• _Records shown_:

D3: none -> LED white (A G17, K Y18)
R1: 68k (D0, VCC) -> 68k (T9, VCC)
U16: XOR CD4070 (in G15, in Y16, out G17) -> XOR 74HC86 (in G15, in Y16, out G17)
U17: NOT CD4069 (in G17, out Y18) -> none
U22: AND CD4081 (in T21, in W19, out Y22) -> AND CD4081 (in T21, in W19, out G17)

==

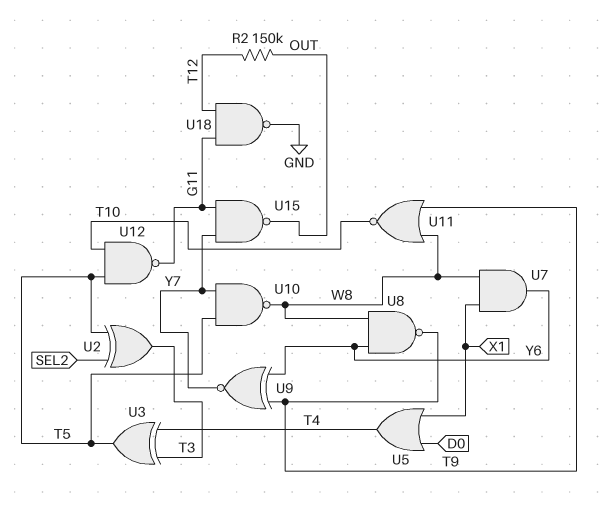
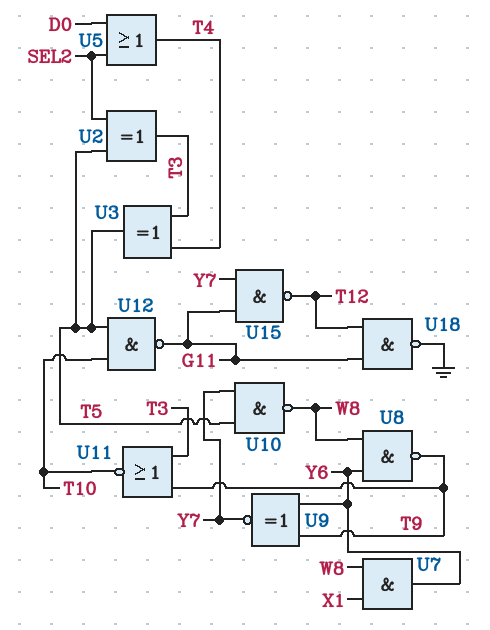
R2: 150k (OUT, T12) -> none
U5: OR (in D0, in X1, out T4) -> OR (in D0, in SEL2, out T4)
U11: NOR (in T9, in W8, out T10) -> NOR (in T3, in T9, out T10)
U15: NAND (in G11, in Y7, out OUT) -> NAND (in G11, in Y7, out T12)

* * *

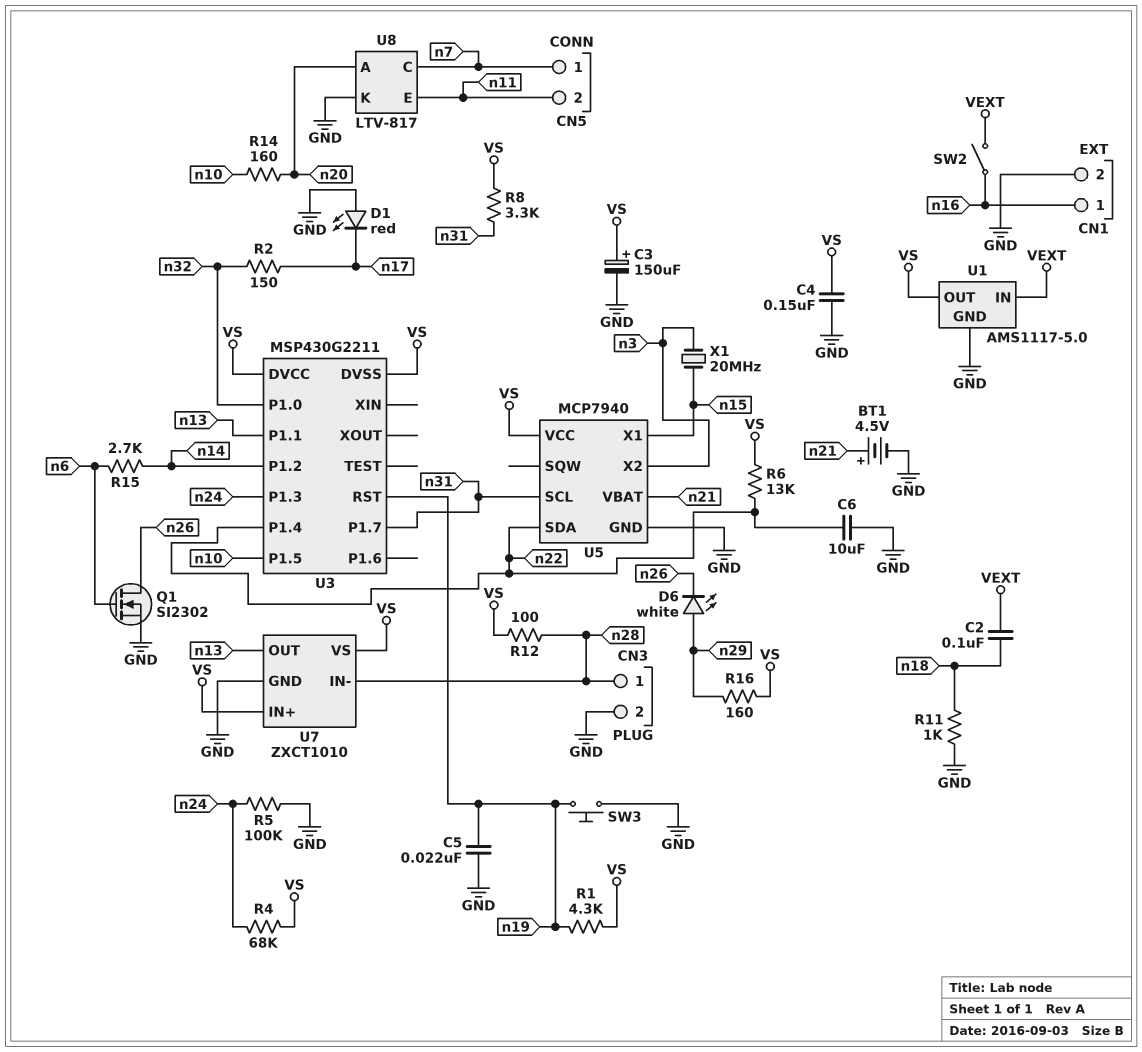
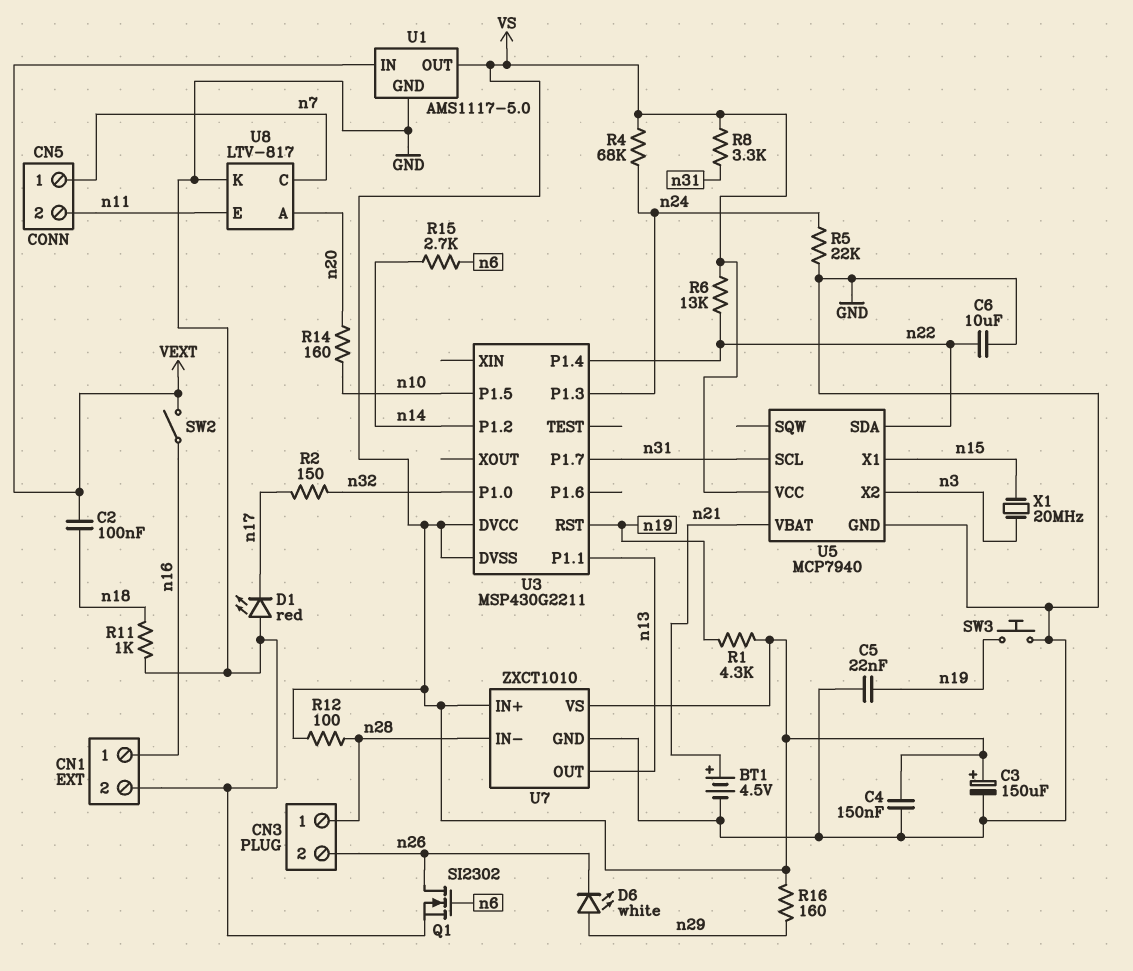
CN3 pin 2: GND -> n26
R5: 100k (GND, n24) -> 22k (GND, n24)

• _Your instructions_: Please copy the lines in the records above between the one holding "R1: 68k (D0, VCC) -> 68k (T9, VCC)" and the one holding "U22: AND CD4081", inclusive, exactly and with no other line.

• _Result_:
R1: 68k (D0, VCC) -> 68k (T9, VCC)
U16: XOR CD4070 (in G15, in Y16, out G17) -> XOR 74HC86 (in G15, in Y16, out G17)
U17: NOT CD4069 (in G17, out Y18) -> none
U22: AND CD4081 (in T21, in W19, out Y22) -> AND CD4081 (in T21, in W19, out G17)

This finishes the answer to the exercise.